Recorded information:

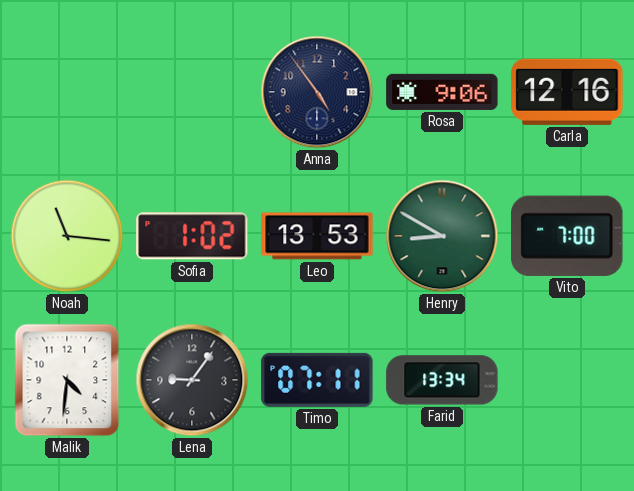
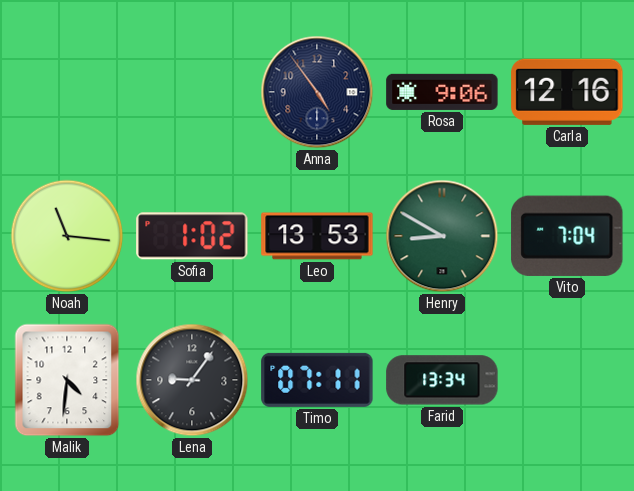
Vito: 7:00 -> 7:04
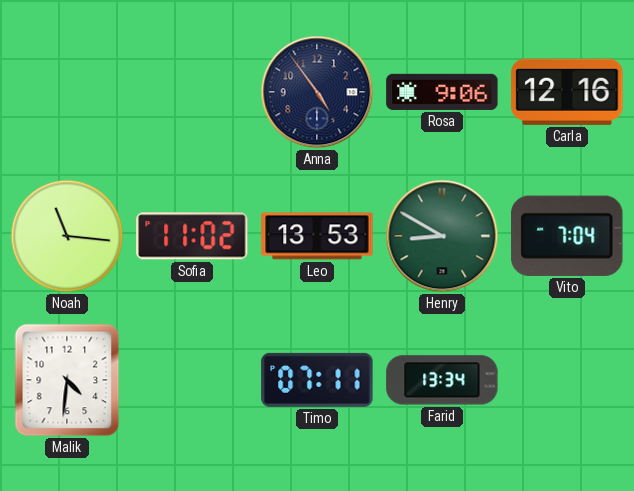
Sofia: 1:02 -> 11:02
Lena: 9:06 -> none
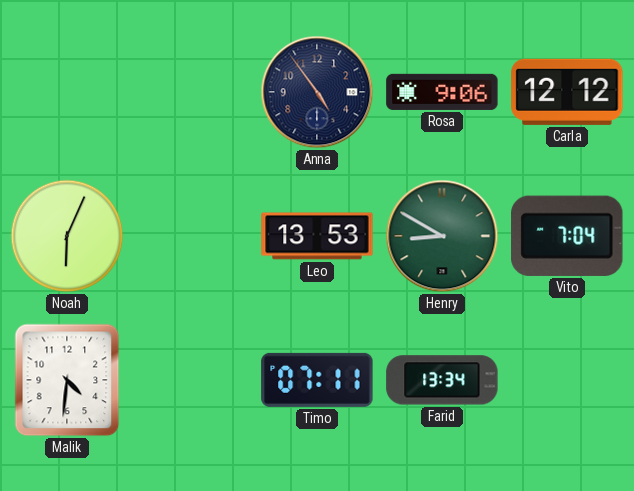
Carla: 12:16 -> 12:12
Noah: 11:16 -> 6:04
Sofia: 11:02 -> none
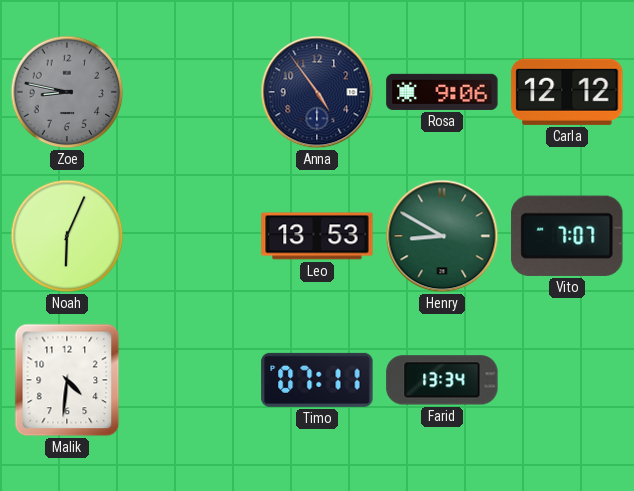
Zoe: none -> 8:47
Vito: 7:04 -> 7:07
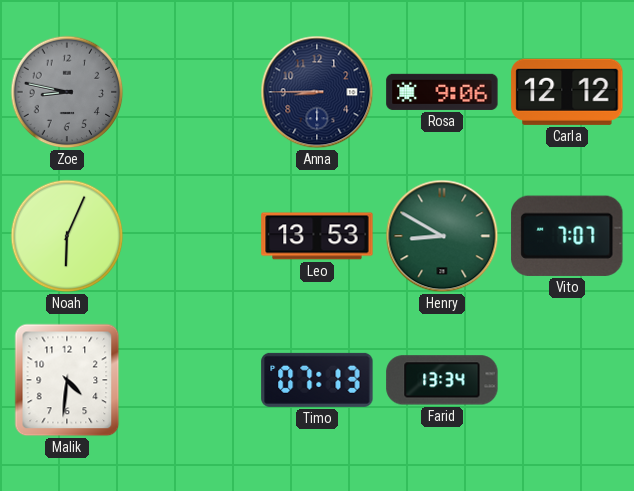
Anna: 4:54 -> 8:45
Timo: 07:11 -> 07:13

Stated problem: Transcribe each line of the entries above without any change, omitting the pictures.

The response:
Vito: 7:00 -> 7:04
Sofia: 1:02 -> 11:02
Lena: 9:06 -> none
Carla: 12:16 -> 12:12
Noah: 11:16 -> 6:04
Sofia: 11:02 -> none
Zoe: none -> 8:47
Vito: 7:04 -> 7:07
Anna: 4:54 -> 8:45
Timo: 07:11 -> 07:13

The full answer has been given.